- Aim of the task
In the data below, one line contains "pin [323 574]" and a later one contains "camera: 10 degrees right, 5 degrees down". Print both, with every line between them, exactly and alone.

[Scene difference descriptions]
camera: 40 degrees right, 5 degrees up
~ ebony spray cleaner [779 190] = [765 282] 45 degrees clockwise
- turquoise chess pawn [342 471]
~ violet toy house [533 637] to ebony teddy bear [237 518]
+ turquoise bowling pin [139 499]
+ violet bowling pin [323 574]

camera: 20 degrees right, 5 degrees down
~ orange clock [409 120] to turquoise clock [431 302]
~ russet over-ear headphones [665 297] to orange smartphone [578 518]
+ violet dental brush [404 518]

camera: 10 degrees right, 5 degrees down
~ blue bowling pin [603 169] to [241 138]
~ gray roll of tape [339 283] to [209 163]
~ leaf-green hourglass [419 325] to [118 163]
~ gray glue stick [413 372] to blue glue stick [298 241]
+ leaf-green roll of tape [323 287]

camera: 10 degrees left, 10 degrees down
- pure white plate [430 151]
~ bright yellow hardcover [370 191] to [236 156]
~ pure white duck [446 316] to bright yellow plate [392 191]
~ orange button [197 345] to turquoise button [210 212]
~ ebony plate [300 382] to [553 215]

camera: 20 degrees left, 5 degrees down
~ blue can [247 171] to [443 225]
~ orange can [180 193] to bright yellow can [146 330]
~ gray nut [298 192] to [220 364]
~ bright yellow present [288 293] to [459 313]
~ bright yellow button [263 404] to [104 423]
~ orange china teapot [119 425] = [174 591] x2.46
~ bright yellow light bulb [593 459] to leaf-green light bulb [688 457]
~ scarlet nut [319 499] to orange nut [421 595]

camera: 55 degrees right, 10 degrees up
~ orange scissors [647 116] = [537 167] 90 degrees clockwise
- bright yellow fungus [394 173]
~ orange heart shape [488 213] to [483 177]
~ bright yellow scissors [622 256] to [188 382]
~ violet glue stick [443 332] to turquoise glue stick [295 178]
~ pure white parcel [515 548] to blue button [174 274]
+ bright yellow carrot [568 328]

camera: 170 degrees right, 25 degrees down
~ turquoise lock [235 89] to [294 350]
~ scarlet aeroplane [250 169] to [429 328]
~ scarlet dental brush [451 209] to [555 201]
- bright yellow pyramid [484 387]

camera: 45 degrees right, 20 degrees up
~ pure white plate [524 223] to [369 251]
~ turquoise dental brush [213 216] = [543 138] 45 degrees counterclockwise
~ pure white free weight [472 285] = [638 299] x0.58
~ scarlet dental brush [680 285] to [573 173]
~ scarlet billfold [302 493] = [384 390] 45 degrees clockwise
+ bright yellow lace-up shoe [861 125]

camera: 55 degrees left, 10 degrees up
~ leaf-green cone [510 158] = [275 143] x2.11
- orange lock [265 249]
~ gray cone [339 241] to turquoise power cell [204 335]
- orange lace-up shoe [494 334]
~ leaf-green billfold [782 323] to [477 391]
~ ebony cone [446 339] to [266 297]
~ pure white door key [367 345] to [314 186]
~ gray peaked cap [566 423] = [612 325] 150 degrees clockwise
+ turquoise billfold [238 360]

- Task result
+ violet bowling pin [323 574]

camera: 20 degrees right, 5 degrees down
~ orange clock [409 120] to turquoise clock [431 302]
~ russet over-ear headphones [665 297] to orange smartphone [578 518]
+ violet dental brush [404 518]

camera: 10 degrees right, 5 degrees down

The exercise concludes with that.